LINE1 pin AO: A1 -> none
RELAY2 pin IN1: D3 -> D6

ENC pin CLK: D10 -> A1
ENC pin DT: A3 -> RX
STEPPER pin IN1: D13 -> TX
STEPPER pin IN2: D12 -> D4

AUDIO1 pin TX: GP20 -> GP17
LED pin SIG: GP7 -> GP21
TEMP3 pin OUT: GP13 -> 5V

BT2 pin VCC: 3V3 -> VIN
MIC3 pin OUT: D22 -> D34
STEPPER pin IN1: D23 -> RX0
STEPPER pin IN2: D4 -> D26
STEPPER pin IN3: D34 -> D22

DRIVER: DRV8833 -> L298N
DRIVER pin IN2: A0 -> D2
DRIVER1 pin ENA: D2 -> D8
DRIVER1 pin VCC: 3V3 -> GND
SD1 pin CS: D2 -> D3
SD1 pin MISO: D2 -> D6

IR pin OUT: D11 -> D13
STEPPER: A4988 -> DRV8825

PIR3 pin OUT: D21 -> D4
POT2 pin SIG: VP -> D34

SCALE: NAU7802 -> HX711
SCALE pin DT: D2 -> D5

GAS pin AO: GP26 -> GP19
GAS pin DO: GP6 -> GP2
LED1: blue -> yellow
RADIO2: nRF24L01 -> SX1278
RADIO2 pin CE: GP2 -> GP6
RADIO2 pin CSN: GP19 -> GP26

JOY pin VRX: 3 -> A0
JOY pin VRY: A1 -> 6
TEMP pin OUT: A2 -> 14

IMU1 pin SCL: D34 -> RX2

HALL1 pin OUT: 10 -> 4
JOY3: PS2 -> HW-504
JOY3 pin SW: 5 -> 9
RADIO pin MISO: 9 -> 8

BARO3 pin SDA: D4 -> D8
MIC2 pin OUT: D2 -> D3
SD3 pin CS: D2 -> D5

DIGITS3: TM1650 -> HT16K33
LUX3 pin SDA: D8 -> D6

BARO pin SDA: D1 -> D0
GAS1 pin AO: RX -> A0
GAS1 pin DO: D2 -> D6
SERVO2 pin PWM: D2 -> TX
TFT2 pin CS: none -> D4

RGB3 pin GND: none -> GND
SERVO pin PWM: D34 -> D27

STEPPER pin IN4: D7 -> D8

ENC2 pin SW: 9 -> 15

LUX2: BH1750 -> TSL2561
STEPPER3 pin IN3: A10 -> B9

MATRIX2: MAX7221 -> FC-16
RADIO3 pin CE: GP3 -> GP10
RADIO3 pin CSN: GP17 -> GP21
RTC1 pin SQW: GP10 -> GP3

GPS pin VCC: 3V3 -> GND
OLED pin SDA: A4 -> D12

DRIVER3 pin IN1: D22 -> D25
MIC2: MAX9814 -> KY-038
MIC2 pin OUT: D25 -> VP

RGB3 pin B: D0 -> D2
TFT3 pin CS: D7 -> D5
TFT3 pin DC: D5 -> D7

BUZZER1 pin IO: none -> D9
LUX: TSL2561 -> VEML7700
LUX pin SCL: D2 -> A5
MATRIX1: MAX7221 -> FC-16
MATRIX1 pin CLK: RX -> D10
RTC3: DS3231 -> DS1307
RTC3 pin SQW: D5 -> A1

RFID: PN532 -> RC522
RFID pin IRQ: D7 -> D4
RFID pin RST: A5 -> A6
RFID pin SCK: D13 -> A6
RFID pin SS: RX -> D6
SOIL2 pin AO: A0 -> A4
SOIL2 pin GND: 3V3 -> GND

-- -- --

Every entry must be set down exactly, with nothing left out.

LINE1 pin AO: A1 -> none
RELAY2 pin IN1: D3 -> D6

ENC pin CLK: D10 -> A1
ENC pin DT: A3 -> RX
STEPPER pin IN1: D13 -> TX
STEPPER pin IN2: D12 -> D4

AUDIO1 pin TX: GP20 -> GP17
LED pin SIG: GP7 -> GP21
TEMP3 pin OUT: GP13 -> 5V

BT2 pin VCC: 3V3 -> VIN
MIC3 pin OUT: D22 -> D34
STEPPER pin IN1: D23 -> RX0
STEPPER pin IN2: D4 -> D26
STEPPER pin IN3: D34 -> D22

DRIVER: DRV8833 -> L298N
DRIVER pin IN2: A0 -> D2
DRIVER1 pin ENA: D2 -> D8
DRIVER1 pin VCC: 3V3 -> GND
SD1 pin CS: D2 -> D3
SD1 pin MISO: D2 -> D6

IR pin OUT: D11 -> D13
STEPPER: A4988 -> DRV8825

PIR3 pin OUT: D21 -> D4
POT2 pin SIG: VP -> D34

SCALE: NAU7802 -> HX711
SCALE pin DT: D2 -> D5

GAS pin AO: GP26 -> GP19
GAS pin DO: GP6 -> GP2
LED1: blue -> yellow
RADIO2: nRF24L01 -> SX1278
RADIO2 pin CE: GP2 -> GP6
RADIO2 pin CSN: GP19 -> GP26

JOY pin VRX: 3 -> A0
JOY pin VRY: A1 -> 6
TEMP pin OUT: A2 -> 14

IMU1 pin SCL: D34 -> RX2

HALL1 pin OUT: 10 -> 4
JOY3: PS2 -> HW-504
JOY3 pin SW: 5 -> 9
RADIO pin MISO: 9 -> 8

BARO3 pin SDA: D4 -> D8
MIC2 pin OUT: D2 -> D3
SD3 pin CS: D2 -> D5

DIGITS3: TM1650 -> HT16K33
LUX3 pin SDA: D8 -> D6

BARO pin SDA: D1 -> D0
GAS1 pin AO: RX -> A0
GAS1 pin DO: D2 -> D6
SERVO2 pin PWM: D2 -> TX
TFT2 pin CS: none -> D4

RGB3 pin GND: none -> GND
SERVO pin PWM: D34 -> D27

STEPPER pin IN4: D7 -> D8

ENC2 pin SW: 9 -> 15

LUX2: BH1750 -> TSL2561
STEPPER3 pin IN3: A10 -> B9

MATRIX2: MAX7221 -> FC-16
RADIO3 pin CE: GP3 -> GP10
RADIO3 pin CSN: GP17 -> GP21
RTC1 pin SQW: GP10 -> GP3

GPS pin VCC: 3V3 -> GND
OLED pin SDA: A4 -> D12

DRIVER3 pin IN1: D22 -> D25
MIC2: MAX9814 -> KY-038
MIC2 pin OUT: D25 -> VP

RGB3 pin B: D0 -> D2
TFT3 pin CS: D7 -> D5
TFT3 pin DC: D5 -> D7

BUZZER1 pin IO: none -> D9
LUX: TSL2561 -> VEML7700
LUX pin SCL: D2 -> A5
MATRIX1: MAX7221 -> FC-16
MATRIX1 pin CLK: RX -> D10
RTC3: DS3231 -> DS1307
RTC3 pin SQW: D5 -> A1

RFID: PN532 -> RC522
RFID pin IRQ: D7 -> D4
RFID pin RST: A5 -> A6
RFID pin SCK: D13 -> A6
RFID pin SS: RX -> D6
SOIL2 pin AO: A0 -> A4
SOIL2 pin GND: 3V3 -> GND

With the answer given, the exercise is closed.